_What is expected_.
Below are some records. Write out the line that contains "R1: 24k (+5V, N5) -> 47k (+5V, N5)" and all lines after it, exactly, but not the pictures.

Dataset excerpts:
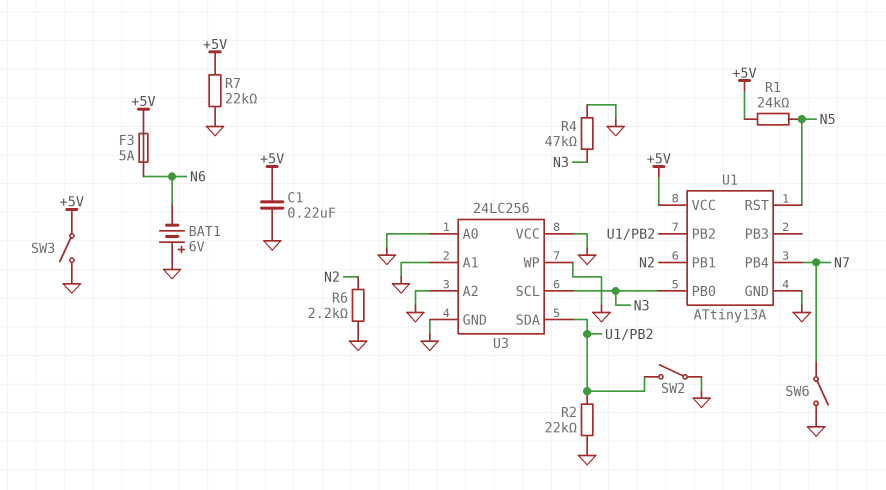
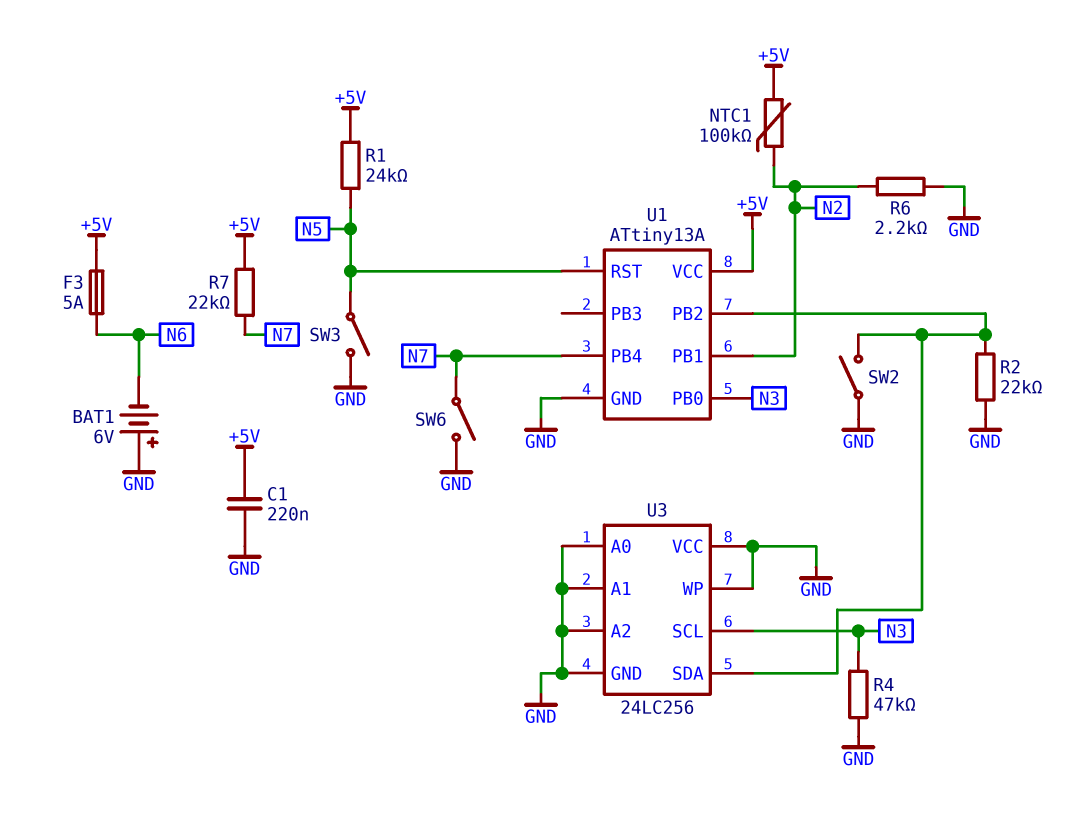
NTC1: none -> 100k (+5V, N2)
R7: 22k (+5V, GND) -> 22k (+5V, N7)
SW3: switch (+5V, GND) -> switch (GND, N5)

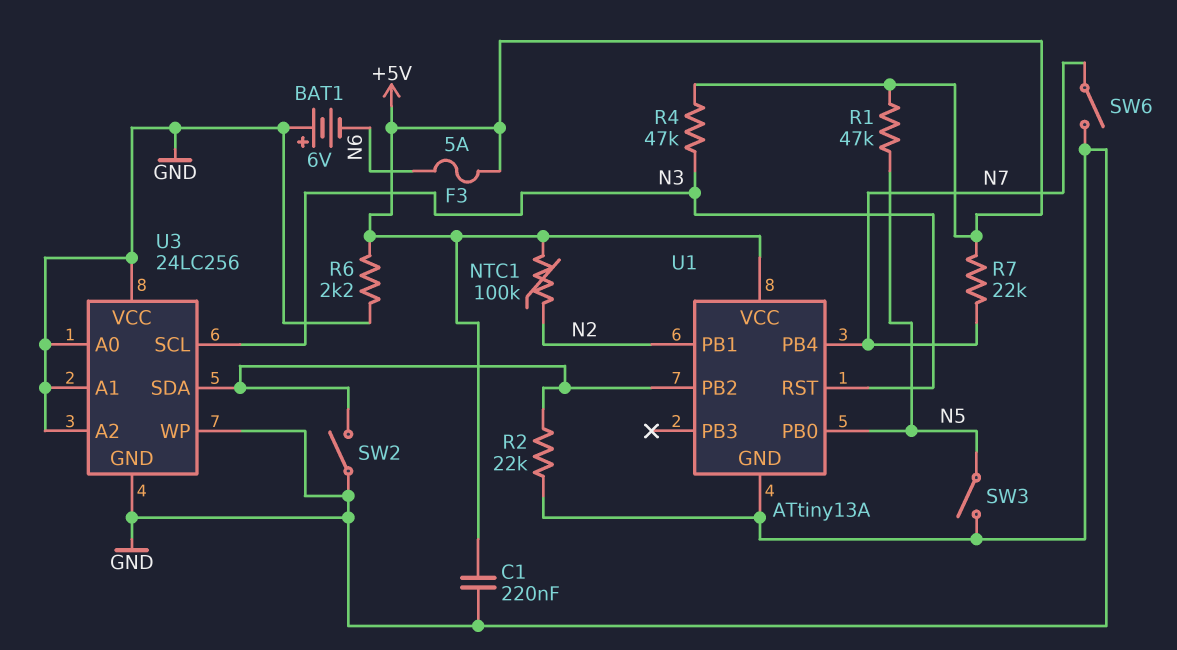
R1: 24k (+5V, N5) -> 47k (+5V, N5)
R4: 47k (GND, N3) -> 47k (+5V, N3)
R6: 2.2k (GND, N2) -> 2.2k (+5V, GND)
U1 pin PB0: N3 -> N5
U1 pin RST: N5 -> N3

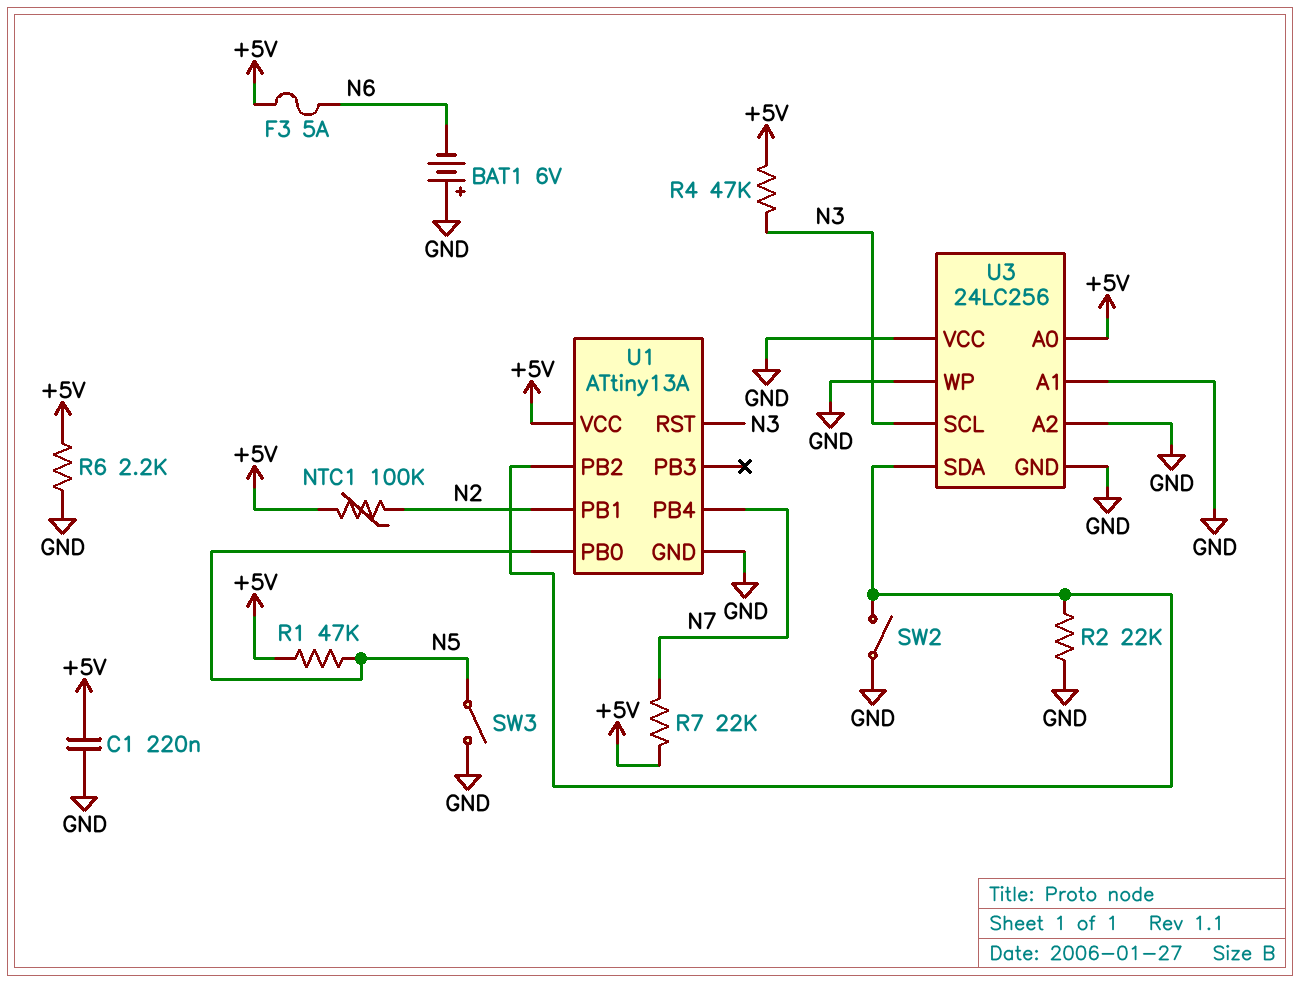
SW6: switch (GND, N7) -> none
U3 pin A0: GND -> +5V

_Result for this exercise_.
R1: 24k (+5V, N5) -> 47k (+5V, N5)
R4: 47k (GND, N3) -> 47k (+5V, N3)
R6: 2.2k (GND, N2) -> 2.2k (+5V, GND)
U1 pin PB0: N3 -> N5
U1 pin RST: N5 -> N3

SW6: switch (GND, N7) -> none
U3 pin A0: GND -> +5V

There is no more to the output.